Saved entries
╔══

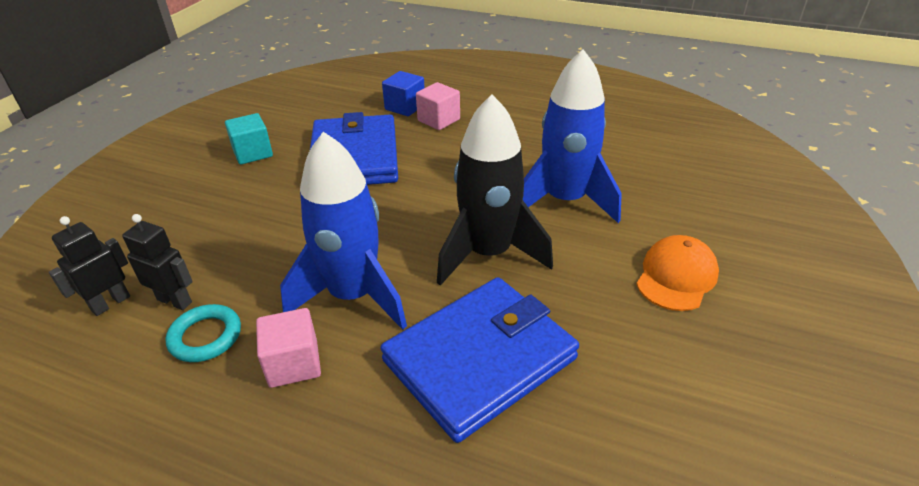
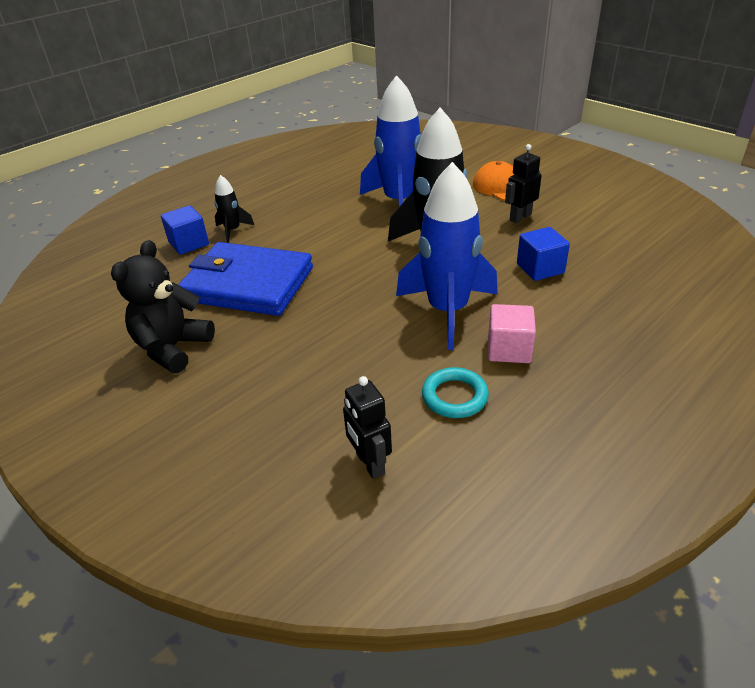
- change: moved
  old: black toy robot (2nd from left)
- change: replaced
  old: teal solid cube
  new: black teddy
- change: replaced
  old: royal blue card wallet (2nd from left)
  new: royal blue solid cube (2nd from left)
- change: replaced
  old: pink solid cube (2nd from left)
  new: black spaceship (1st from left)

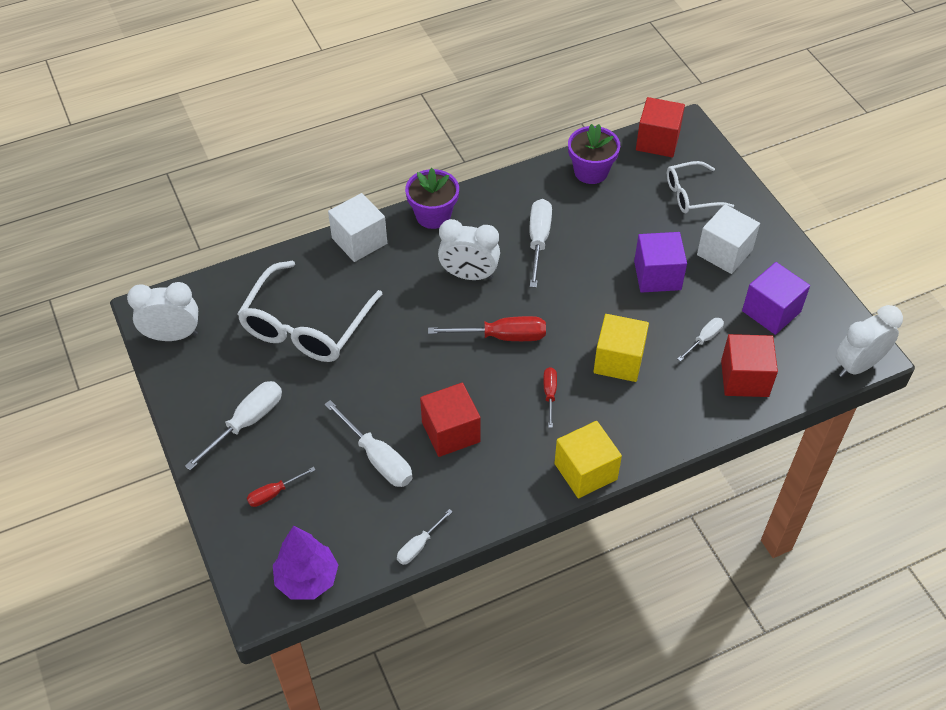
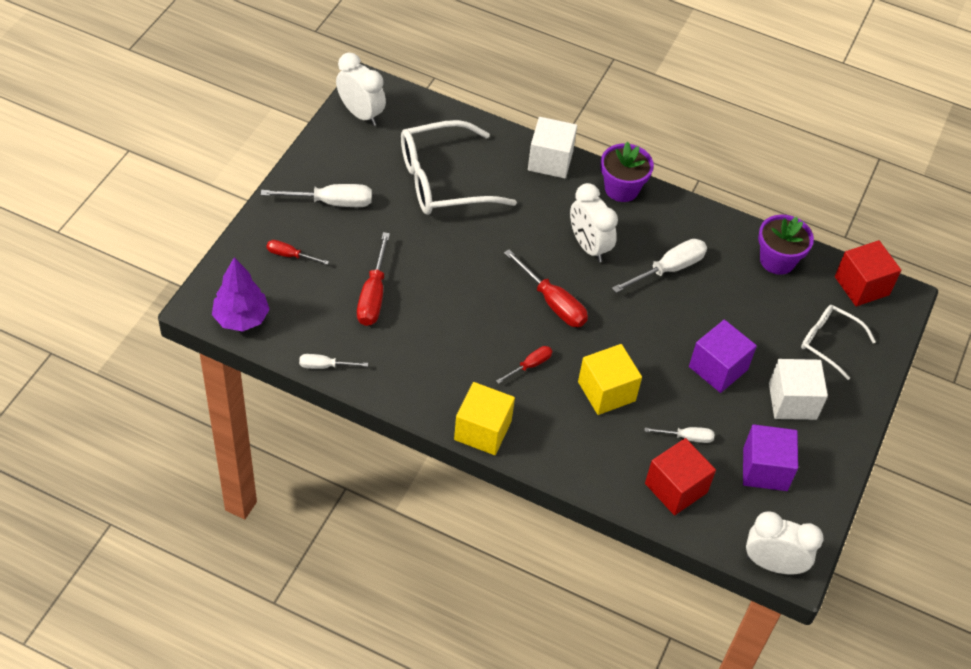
- change: recoloured
  old: snow-white screwdriver (2nd from left)
  new: crimson screwdriver (2nd from left)
- change: removed
  old: crimson solid cube (1st from left)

╚══

» **Your task**
Copy all entries exactly; skip pictures.

» **Result of the task**
- change: moved
  old: black toy robot (2nd from left)
- change: replaced
  old: teal solid cube
  new: black teddy
- change: replaced
  old: royal blue card wallet (2nd from left)
  new: royal blue solid cube (2nd from left)
- change: replaced
  old: pink solid cube (2nd from left)
  new: black spaceship (1st from left)

- change: recoloured
  old: snow-white screwdriver (2nd from left)
  new: crimson screwdriver (2nd from left)
- change: removed
  old: crimson solid cube (1st from left)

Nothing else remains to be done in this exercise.